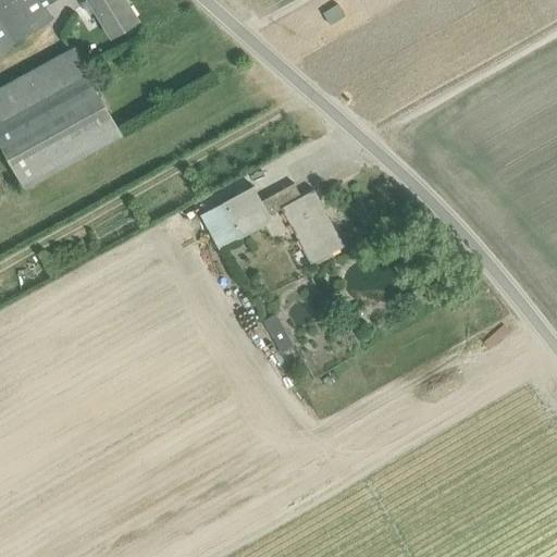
[(0,0),(0,51),(53,19),(46,7),(56,0),(0,0)]
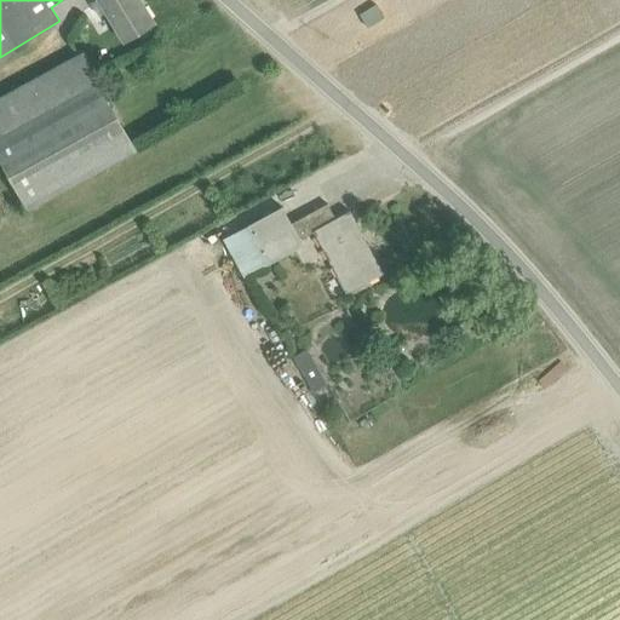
[(138,0),(98,0),(125,41),(154,24),(138,0)]
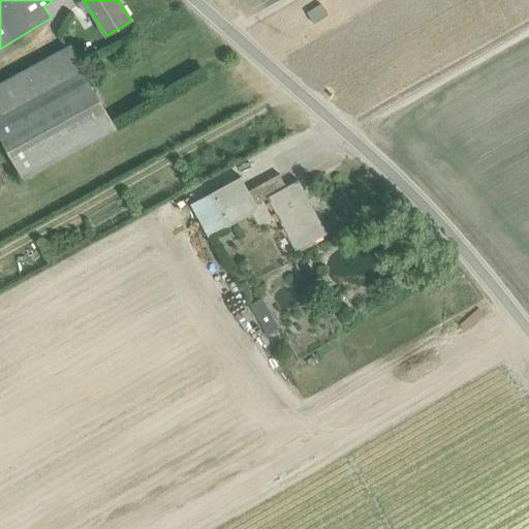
[(0,84),(0,136),(24,180),(116,129),(69,45),(0,84)]
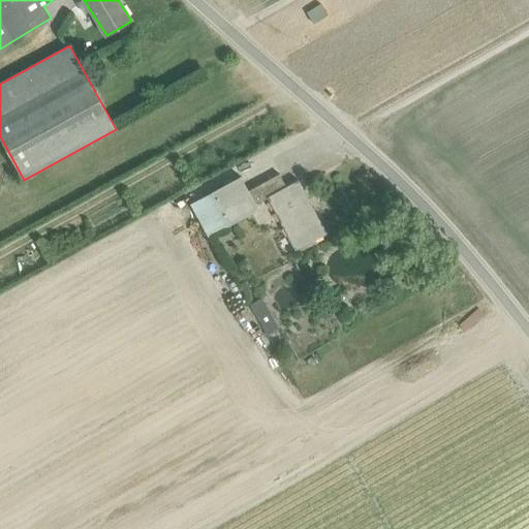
[(242,177),(212,193),(229,226),(258,210),(255,205),(268,197),(296,251),(327,234),(327,232),(323,235),(309,207),(311,205),(299,181),(287,187),(280,174),(248,191),(242,177)]
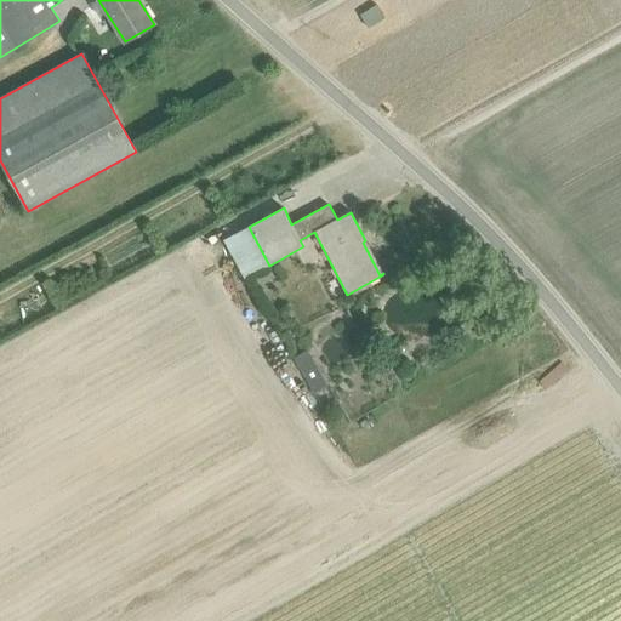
[(294,359),(315,394),(329,386),(307,351),(294,359)]
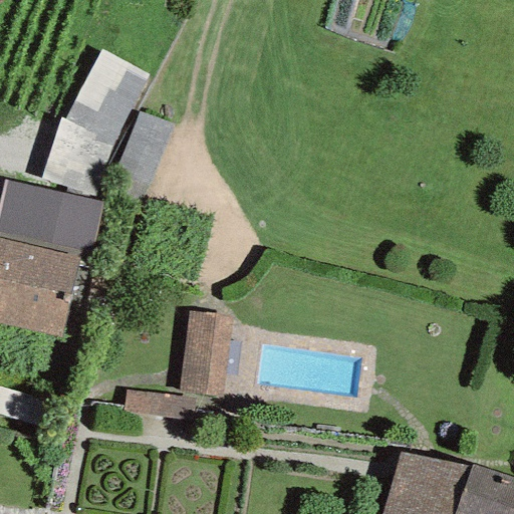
[(154,79),(101,52),(59,127),(38,181),(99,196),(113,154),(154,79)]
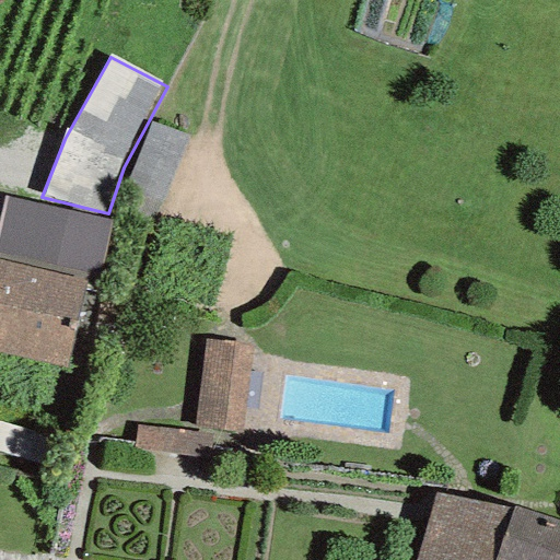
[(133,183),(164,194),(186,133),(155,123),(133,183)]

* JOB ITEM
Print the full listing above exactly. Pictures stay out of the copy.

* SOLUTION TO THE EXERCISE
[(0,0),(0,51),(53,19),(46,7),(56,0),(0,0)]
[(138,0),(98,0),(125,41),(154,24),(138,0)]
[(0,84),(0,136),(24,180),(116,129),(69,45),(0,84)]
[(242,177),(212,193),(229,226),(258,210),(255,205),(268,197),(296,251),(327,234),(327,232),(323,235),(309,207),(311,205),(299,181),(287,187),(280,174),(248,191),(242,177)]
[(294,359),(315,394),(329,386),(307,351),(294,359)]
[(154,79),(101,52),(59,127),(38,181),(99,196),(113,154),(154,79)]
[(133,183),(164,194),(186,133),(155,123),(133,183)]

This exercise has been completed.